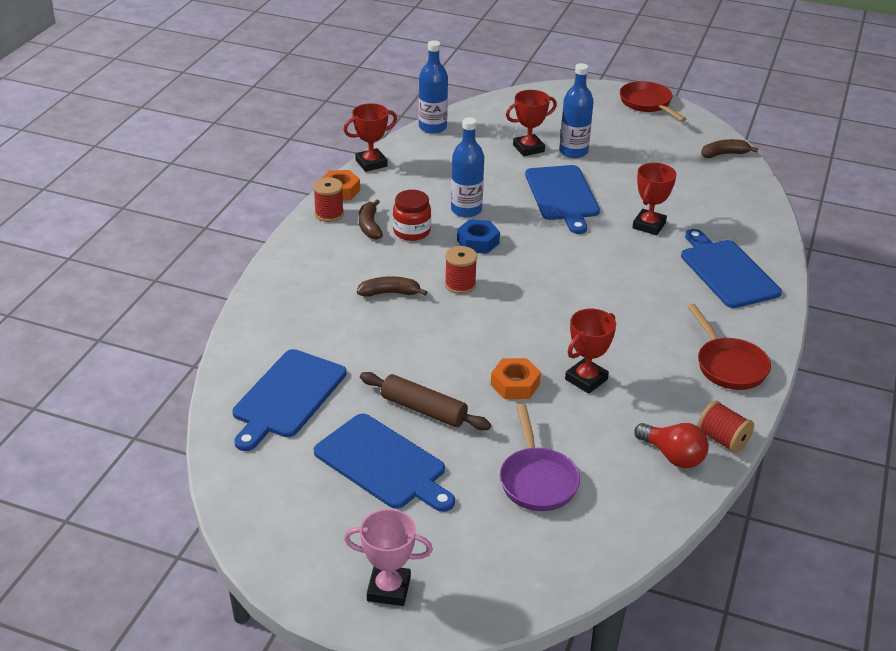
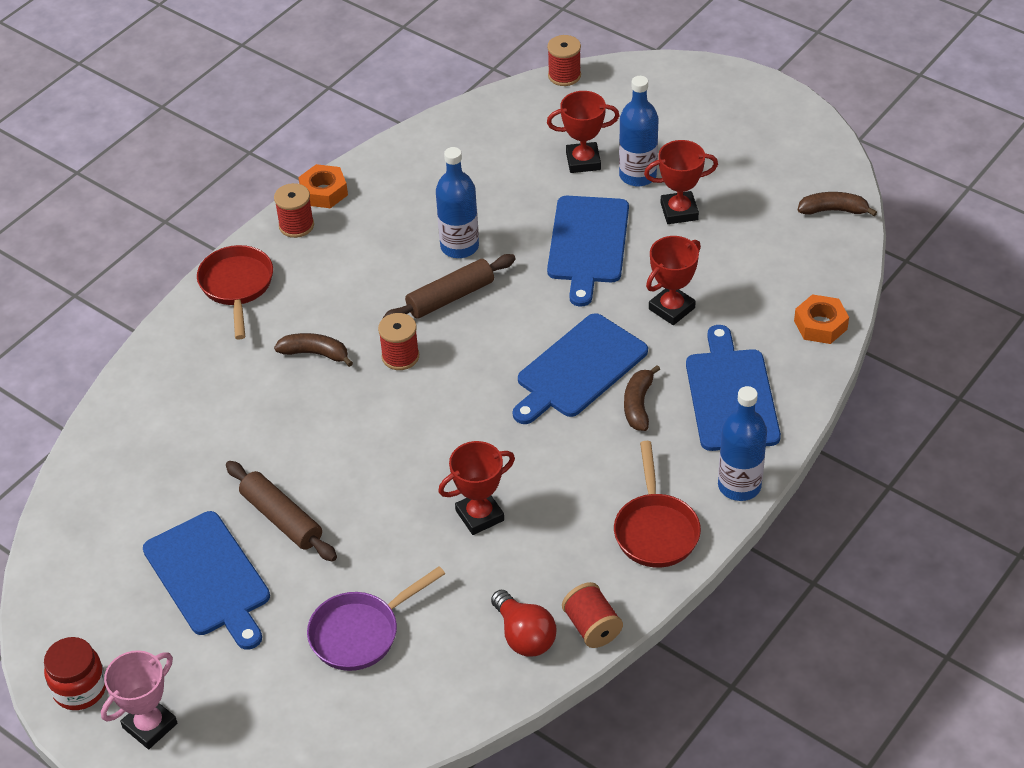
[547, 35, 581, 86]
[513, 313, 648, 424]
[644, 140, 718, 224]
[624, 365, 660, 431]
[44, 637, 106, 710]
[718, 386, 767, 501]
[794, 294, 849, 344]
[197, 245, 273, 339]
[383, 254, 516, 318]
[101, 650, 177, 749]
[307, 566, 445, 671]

--------------------------------

WORK TO COMPLETE: Restate the full listing word for word, excluding images.

ANSWER FOR THE TASK:
[547, 35, 581, 86]
[513, 313, 648, 424]
[644, 140, 718, 224]
[624, 365, 660, 431]
[44, 637, 106, 710]
[718, 386, 767, 501]
[794, 294, 849, 344]
[197, 245, 273, 339]
[383, 254, 516, 318]
[101, 650, 177, 749]
[307, 566, 445, 671]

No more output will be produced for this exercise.